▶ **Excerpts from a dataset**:
- - - - -
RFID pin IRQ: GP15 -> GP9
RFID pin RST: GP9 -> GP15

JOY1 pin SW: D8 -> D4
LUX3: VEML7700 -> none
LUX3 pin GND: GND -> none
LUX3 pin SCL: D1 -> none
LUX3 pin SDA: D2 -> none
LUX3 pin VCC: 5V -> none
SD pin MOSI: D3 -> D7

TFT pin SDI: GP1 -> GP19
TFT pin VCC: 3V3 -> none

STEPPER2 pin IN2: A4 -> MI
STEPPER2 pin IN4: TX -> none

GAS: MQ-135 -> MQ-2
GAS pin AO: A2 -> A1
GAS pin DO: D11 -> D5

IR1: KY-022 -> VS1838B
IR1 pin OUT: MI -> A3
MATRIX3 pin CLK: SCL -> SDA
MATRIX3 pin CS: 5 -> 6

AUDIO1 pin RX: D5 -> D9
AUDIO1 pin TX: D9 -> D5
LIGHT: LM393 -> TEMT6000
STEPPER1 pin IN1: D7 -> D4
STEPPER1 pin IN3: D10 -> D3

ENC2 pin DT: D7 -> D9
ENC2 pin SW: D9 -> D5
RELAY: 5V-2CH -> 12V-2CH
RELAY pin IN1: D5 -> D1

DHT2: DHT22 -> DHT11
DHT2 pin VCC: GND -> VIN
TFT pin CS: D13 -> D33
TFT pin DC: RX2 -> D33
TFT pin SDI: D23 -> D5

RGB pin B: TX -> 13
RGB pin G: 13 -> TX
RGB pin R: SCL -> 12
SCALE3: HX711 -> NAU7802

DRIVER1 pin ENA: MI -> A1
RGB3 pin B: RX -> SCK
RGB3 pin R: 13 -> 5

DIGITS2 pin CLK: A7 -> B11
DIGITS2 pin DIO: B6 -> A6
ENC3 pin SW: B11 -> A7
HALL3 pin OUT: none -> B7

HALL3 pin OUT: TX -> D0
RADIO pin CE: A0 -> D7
- - - - -
▶ **EXERCISE REQUIREMENTS**: Copy the data above in full, character for character.

▶ **TASK RESULT**:
RFID pin IRQ: GP15 -> GP9
RFID pin RST: GP9 -> GP15

JOY1 pin SW: D8 -> D4
LUX3: VEML7700 -> none
LUX3 pin GND: GND -> none
LUX3 pin SCL: D1 -> none
LUX3 pin SDA: D2 -> none
LUX3 pin VCC: 5V -> none
SD pin MOSI: D3 -> D7

TFT pin SDI: GP1 -> GP19
TFT pin VCC: 3V3 -> none

STEPPER2 pin IN2: A4 -> MI
STEPPER2 pin IN4: TX -> none

GAS: MQ-135 -> MQ-2
GAS pin AO: A2 -> A1
GAS pin DO: D11 -> D5

IR1: KY-022 -> VS1838B
IR1 pin OUT: MI -> A3
MATRIX3 pin CLK: SCL -> SDA
MATRIX3 pin CS: 5 -> 6

AUDIO1 pin RX: D5 -> D9
AUDIO1 pin TX: D9 -> D5
LIGHT: LM393 -> TEMT6000
STEPPER1 pin IN1: D7 -> D4
STEPPER1 pin IN3: D10 -> D3

ENC2 pin DT: D7 -> D9
ENC2 pin SW: D9 -> D5
RELAY: 5V-2CH -> 12V-2CH
RELAY pin IN1: D5 -> D1

DHT2: DHT22 -> DHT11
DHT2 pin VCC: GND -> VIN
TFT pin CS: D13 -> D33
TFT pin DC: RX2 -> D33
TFT pin SDI: D23 -> D5

RGB pin B: TX -> 13
RGB pin G: 13 -> TX
RGB pin R: SCL -> 12
SCALE3: HX711 -> NAU7802

DRIVER1 pin ENA: MI -> A1
RGB3 pin B: RX -> SCK
RGB3 pin R: 13 -> 5

DIGITS2 pin CLK: A7 -> B11
DIGITS2 pin DIO: B6 -> A6
ENC3 pin SW: B11 -> A7
HALL3 pin OUT: none -> B7

HALL3 pin OUT: TX -> D0
RADIO pin CE: A0 -> D7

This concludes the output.